> _EXERCISE_: Repeat, exactly as written, all of the entries, but not their pictures.

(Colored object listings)
———

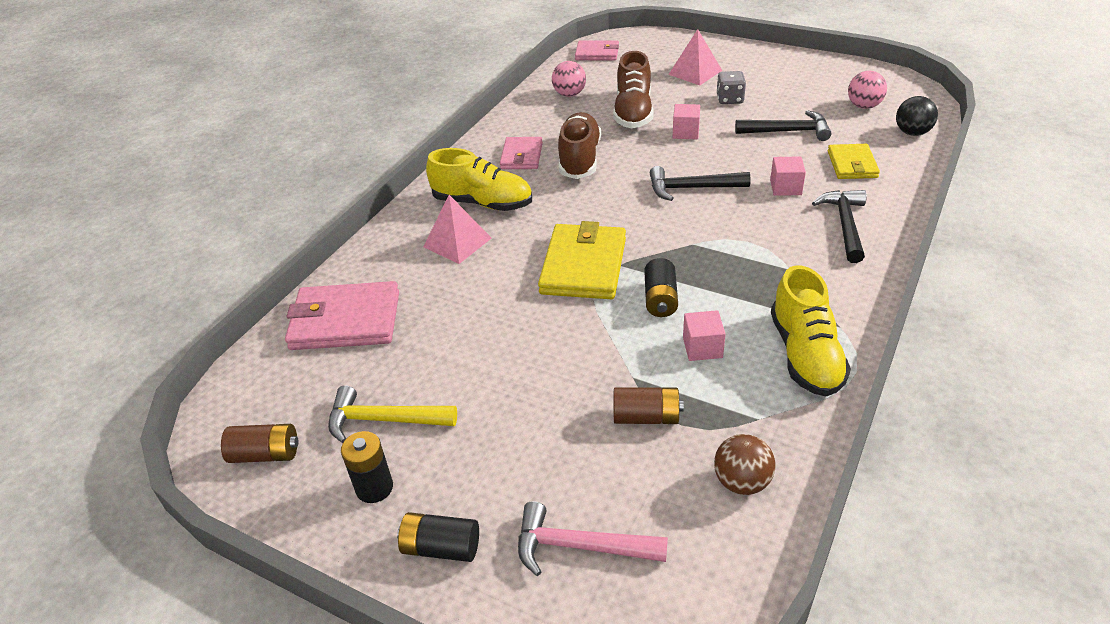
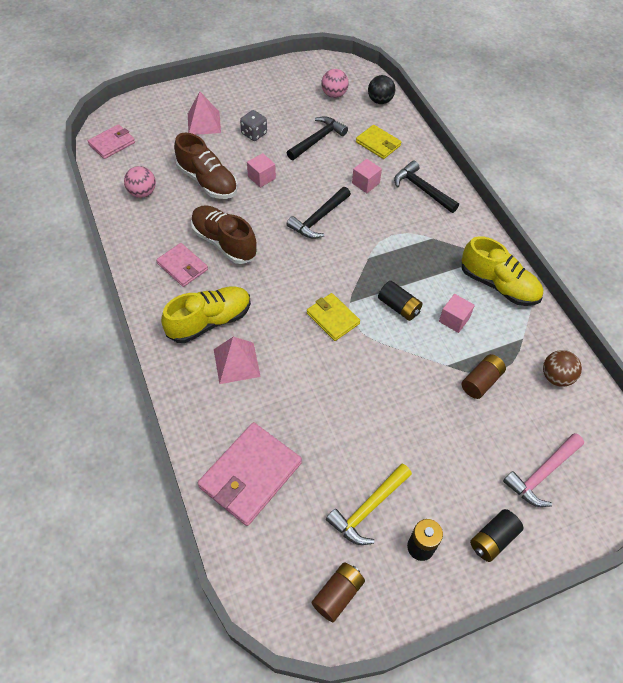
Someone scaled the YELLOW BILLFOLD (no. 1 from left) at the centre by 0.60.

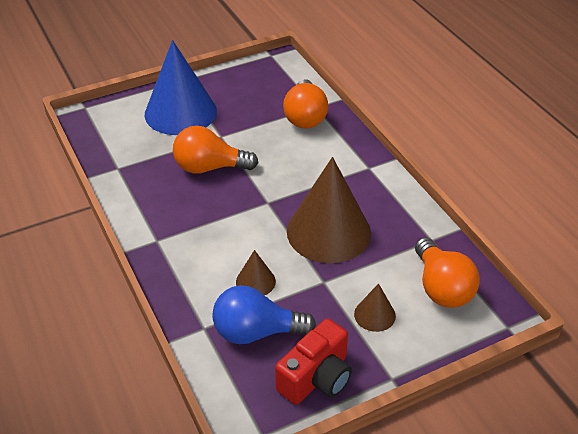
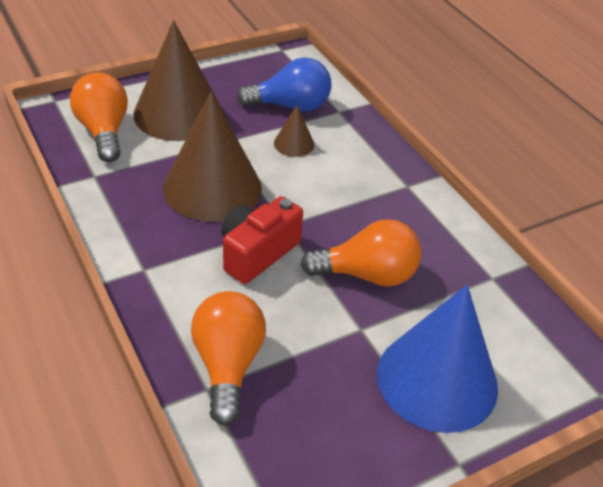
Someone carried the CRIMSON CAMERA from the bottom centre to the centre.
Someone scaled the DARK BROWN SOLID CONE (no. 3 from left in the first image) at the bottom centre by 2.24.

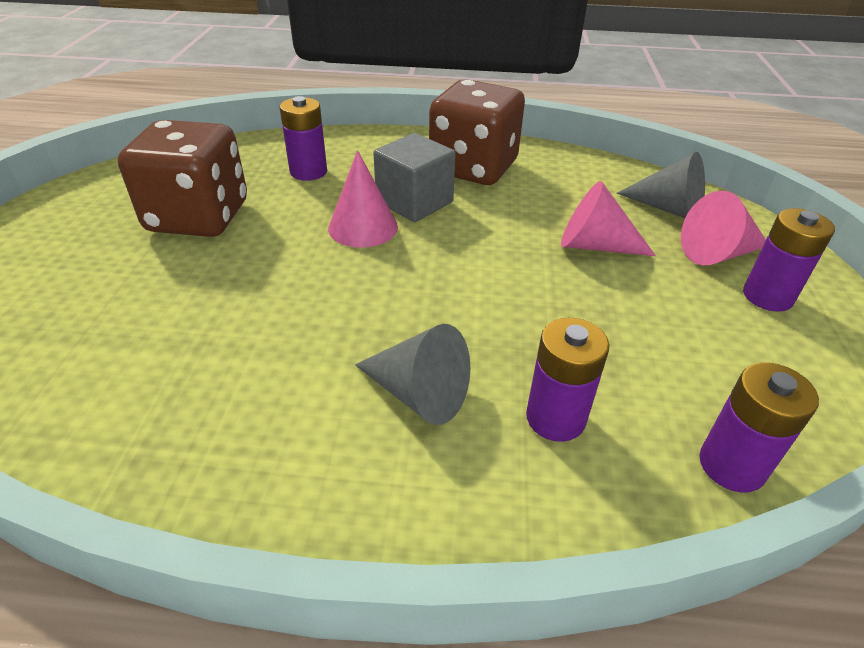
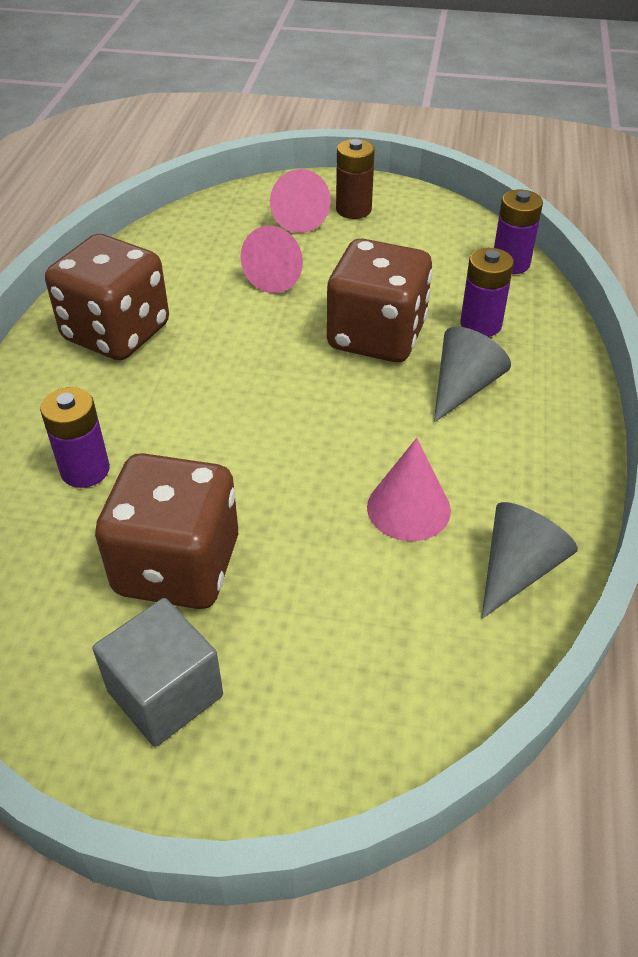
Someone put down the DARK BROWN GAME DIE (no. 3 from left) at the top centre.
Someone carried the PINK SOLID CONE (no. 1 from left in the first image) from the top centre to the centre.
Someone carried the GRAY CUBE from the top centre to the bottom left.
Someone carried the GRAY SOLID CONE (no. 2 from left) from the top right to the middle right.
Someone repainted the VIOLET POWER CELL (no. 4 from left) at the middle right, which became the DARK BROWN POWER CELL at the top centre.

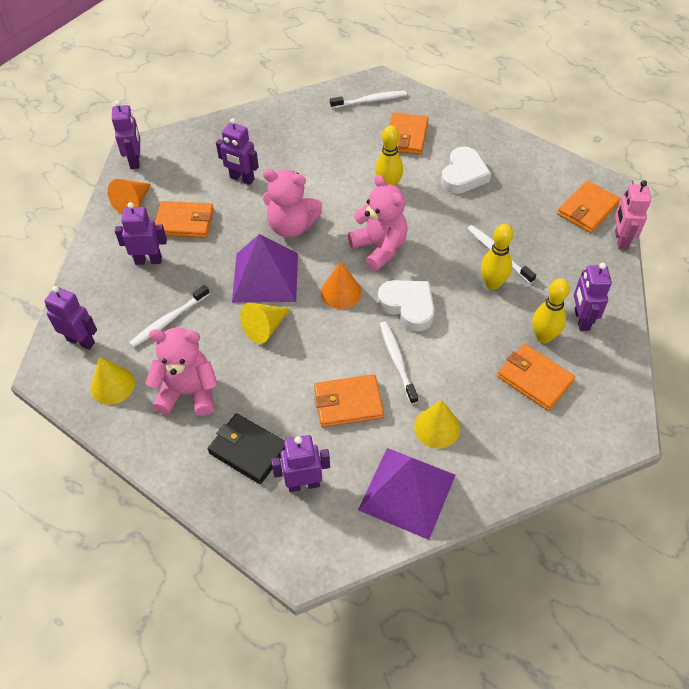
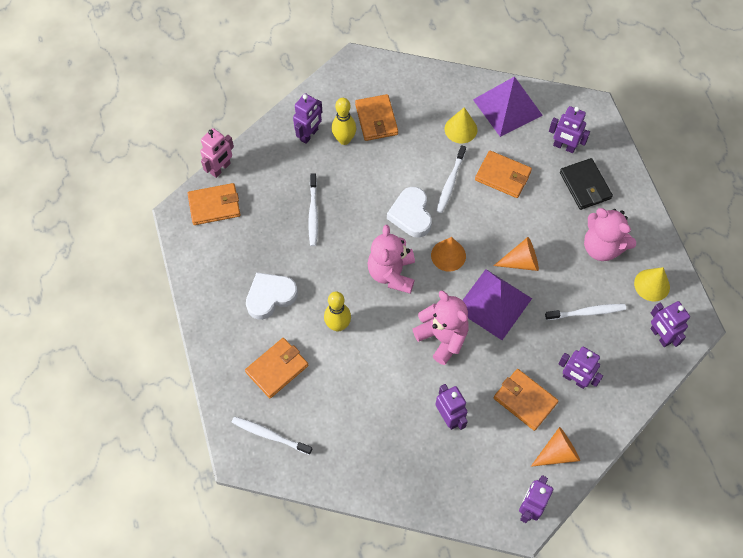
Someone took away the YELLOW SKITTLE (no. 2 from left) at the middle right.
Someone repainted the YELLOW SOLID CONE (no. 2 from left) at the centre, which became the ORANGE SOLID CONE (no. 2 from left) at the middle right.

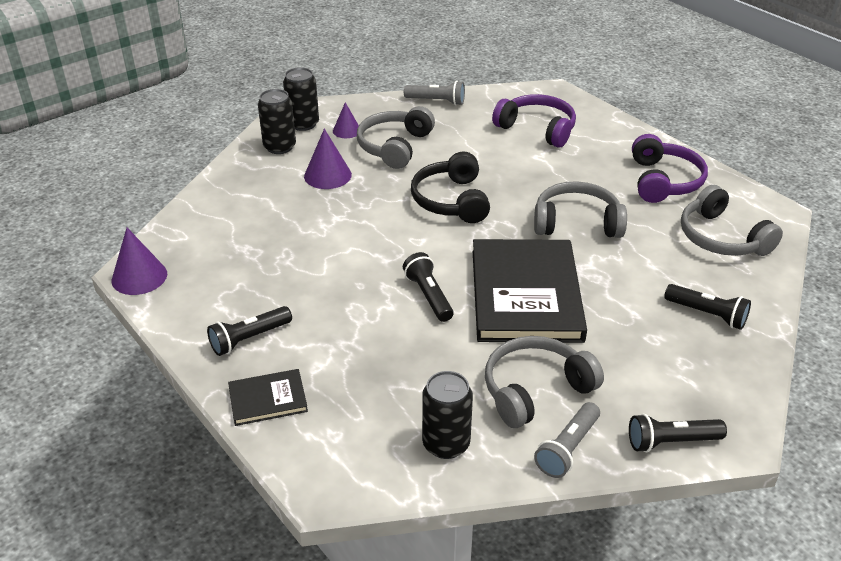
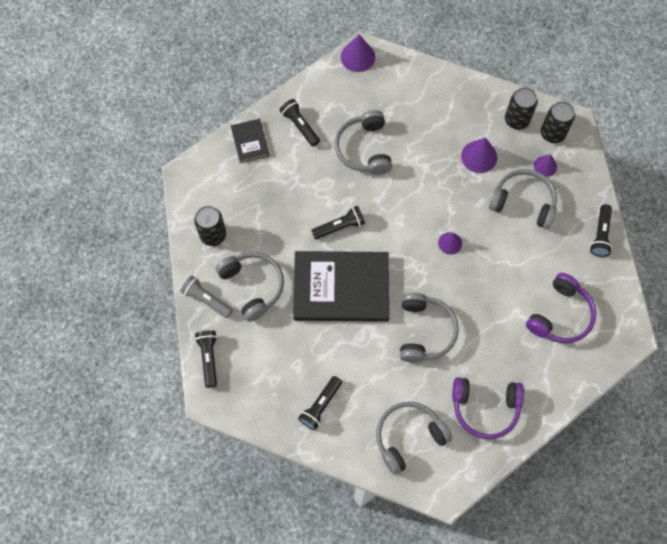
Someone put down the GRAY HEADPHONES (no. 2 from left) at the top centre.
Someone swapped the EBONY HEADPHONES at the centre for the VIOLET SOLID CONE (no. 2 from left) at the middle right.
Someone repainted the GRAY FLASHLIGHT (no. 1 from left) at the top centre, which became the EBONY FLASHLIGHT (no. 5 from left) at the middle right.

———

> _YOUR SOLUTION_:
Someone scaled the YELLOW BILLFOLD (no. 1 from left) at the centre by 0.60.

Someone carried the CRIMSON CAMERA from the bottom centre to the centre.
Someone scaled the DARK BROWN SOLID CONE (no. 3 from left in the first image) at the bottom centre by 2.24.

Someone put down the DARK BROWN GAME DIE (no. 3 from left) at the top centre.
Someone carried the PINK SOLID CONE (no. 1 from left in the first image) from the top centre to the centre.
Someone carried the GRAY CUBE from the top centre to the bottom left.
Someone carried the GRAY SOLID CONE (no. 2 from left) from the top right to the middle right.
Someone repainted the VIOLET POWER CELL (no. 4 from left) at the middle right, which became the DARK BROWN POWER CELL at the top centre.

Someone took away the YELLOW SKITTLE (no. 2 from left) at the middle right.
Someone repainted the YELLOW SOLID CONE (no. 2 from left) at the centre, which became the ORANGE SOLID CONE (no. 2 from left) at the middle right.

Someone put down the GRAY HEADPHONES (no. 2 from left) at the top centre.
Someone swapped the EBONY HEADPHONES at the centre for the VIOLET SOLID CONE (no. 2 from left) at the middle right.
Someone repainted the GRAY FLASHLIGHT (no. 1 from left) at the top centre, which became the EBONY FLASHLIGHT (no. 5 from left) at the middle right.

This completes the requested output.